[THE PROBLEM] Return the records that follow, unchanged and complete.

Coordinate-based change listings
******

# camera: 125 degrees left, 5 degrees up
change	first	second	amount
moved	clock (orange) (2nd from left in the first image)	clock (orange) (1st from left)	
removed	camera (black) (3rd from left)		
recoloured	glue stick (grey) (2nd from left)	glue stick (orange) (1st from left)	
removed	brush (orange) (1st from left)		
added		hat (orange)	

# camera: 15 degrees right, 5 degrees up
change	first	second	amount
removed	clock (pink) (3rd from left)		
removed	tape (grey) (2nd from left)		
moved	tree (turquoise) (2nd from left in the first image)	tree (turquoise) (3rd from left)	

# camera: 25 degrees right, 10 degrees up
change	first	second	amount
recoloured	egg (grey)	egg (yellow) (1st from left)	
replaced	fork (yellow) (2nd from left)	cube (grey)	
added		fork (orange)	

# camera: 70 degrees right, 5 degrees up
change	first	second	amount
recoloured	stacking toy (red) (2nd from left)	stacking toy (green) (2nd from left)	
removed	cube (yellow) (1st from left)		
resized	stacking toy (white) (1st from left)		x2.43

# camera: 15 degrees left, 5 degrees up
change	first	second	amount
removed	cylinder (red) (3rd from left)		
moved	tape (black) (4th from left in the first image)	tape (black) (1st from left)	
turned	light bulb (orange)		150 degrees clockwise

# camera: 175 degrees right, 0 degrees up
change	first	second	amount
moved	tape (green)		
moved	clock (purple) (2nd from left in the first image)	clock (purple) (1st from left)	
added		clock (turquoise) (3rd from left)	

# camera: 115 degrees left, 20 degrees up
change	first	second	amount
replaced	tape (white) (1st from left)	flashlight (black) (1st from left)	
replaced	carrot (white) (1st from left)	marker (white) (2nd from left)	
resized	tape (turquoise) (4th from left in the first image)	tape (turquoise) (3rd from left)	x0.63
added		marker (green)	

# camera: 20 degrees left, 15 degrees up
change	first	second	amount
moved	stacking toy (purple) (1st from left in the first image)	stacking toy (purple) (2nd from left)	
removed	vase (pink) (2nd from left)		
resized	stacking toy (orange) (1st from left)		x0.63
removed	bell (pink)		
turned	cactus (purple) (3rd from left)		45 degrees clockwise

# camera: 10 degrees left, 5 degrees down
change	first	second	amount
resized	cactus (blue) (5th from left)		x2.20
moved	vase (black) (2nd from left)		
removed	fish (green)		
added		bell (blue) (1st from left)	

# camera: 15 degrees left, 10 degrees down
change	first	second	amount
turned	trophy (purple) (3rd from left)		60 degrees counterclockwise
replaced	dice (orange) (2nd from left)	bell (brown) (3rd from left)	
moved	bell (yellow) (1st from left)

******

[RESULT OF THIS EXERCISE]
# camera: 125 degrees left, 5 degrees up
change	first	second	amount
moved	clock (orange) (2nd from left in the first image)	clock (orange) (1st from left)	
removed	camera (black) (3rd from left)		
recoloured	glue stick (grey) (2nd from left)	glue stick (orange) (1st from left)	
removed	brush (orange) (1st from left)		
added		hat (orange)	

# camera: 15 degrees right, 5 degrees up
change	first	second	amount
removed	clock (pink) (3rd from left)		
removed	tape (grey) (2nd from left)		
moved	tree (turquoise) (2nd from left in the first image)	tree (turquoise) (3rd from left)	

# camera: 25 degrees right, 10 degrees up
change	first	second	amount
recoloured	egg (grey)	egg (yellow) (1st from left)	
replaced	fork (yellow) (2nd from left)	cube (grey)	
added		fork (orange)	

# camera: 70 degrees right, 5 degrees up
change	first	second	amount
recoloured	stacking toy (red) (2nd from left)	stacking toy (green) (2nd from left)	
removed	cube (yellow) (1st from left)		
resized	stacking toy (white) (1st from left)		x2.43

# camera: 15 degrees left, 5 degrees up
change	first	second	amount
removed	cylinder (red) (3rd from left)		
moved	tape (black) (4th from left in the first image)	tape (black) (1st from left)	
turned	light bulb (orange)		150 degrees clockwise

# camera: 175 degrees right, 0 degrees up
change	first	second	amount
moved	tape (green)		
moved	clock (purple) (2nd from left in the first image)	clock (purple) (1st from left)	
added		clock (turquoise) (3rd from left)	

# camera: 115 degrees left, 20 degrees up
change	first	second	amount
replaced	tape (white) (1st from left)	flashlight (black) (1st from left)	
replaced	carrot (white) (1st from left)	marker (white) (2nd from left)	
resized	tape (turquoise) (4th from left in the first image)	tape (turquoise) (3rd from left)	x0.63
added		marker (green)	

# camera: 20 degrees left, 15 degrees up
change	first	second	amount
moved	stacking toy (purple) (1st from left in the first image)	stacking toy (purple) (2nd from left)	
removed	vase (pink) (2nd from left)		
resized	stacking toy (orange) (1st from left)		x0.63
removed	bell (pink)		
turned	cactus (purple) (3rd from left)		45 degrees clockwise

# camera: 10 degrees left, 5 degrees down
change	first	second	amount
resized	cactus (blue) (5th from left)		x2.20
moved	vase (black) (2nd from left)		
removed	fish (green)		
added		bell (blue) (1st from left)	

# camera: 15 degrees left, 10 degrees down
change	first	second	amount
turned	trophy (purple) (3rd from left)		60 degrees counterclockwise
replaced	dice (orange) (2nd from left)	bell (brown) (3rd from left)	
moved	bell (yellow) (1st from left)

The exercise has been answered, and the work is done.